AIM: Recast the lines of the items below as a numbered list, omitting blank lines and excluding the pictures.

Spatial question items:
==================================================

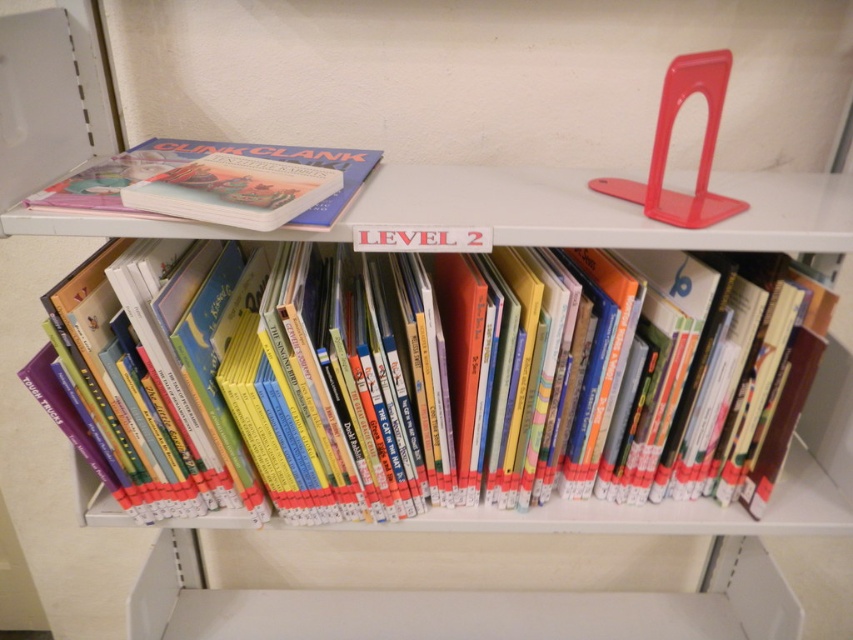
Question: Does hardcover books at center appear on the right side of matte hardcover book at upper left?

Choices:
 (A) no
 (B) yes

Answer: (B)

Question: Which object is farther from the camera taking this photo?

Choices:
 (A) matte hardcover book at upper left
 (B) hardcover books at center

Answer: (B)

Question: Can you confirm if hardcover books at center is positioned to the right of matte hardcover book at upper left?

Choices:
 (A) yes
 (B) no

Answer: (A)

Question: Does hardcover books at center appear under matte hardcover book at upper left?

Choices:
 (A) no
 (B) yes

Answer: (B)

Question: Which point is closer to the camera?

Choices:
 (A) (370, 161)
 (B) (254, 296)

Answer: (A)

==================================================

RESPONSE TO THE EXERCISE:
1. Question: Does hardcover books at center appear on the right side of matte hardcover book at upper left?
2. Choices:
3.  (A) no
4.  (B) yes
5. Answer: (B)
6. Question: Which object is farther from the camera taking this photo?
7. Choices:
8.  (A) matte hardcover book at upper left
9.  (B) hardcover books at center
10. Answer: (B)
11. Question: Can you confirm if hardcover books at center is positioned to the right of matte hardcover book at upper left?
12. Choices:
13.  (A) yes
14.  (B) no
15. Answer: (A)
16. Question: Does hardcover books at center appear under matte hardcover book at upper left?
17. Choices:
18.  (A) no
19.  (B) yes
20. Answer: (B)
21. Question: Which point is closer to the camera?
22. Choices:
23.  (A) (370, 161)
24.  (B) (254, 296)
25. Answer: (A)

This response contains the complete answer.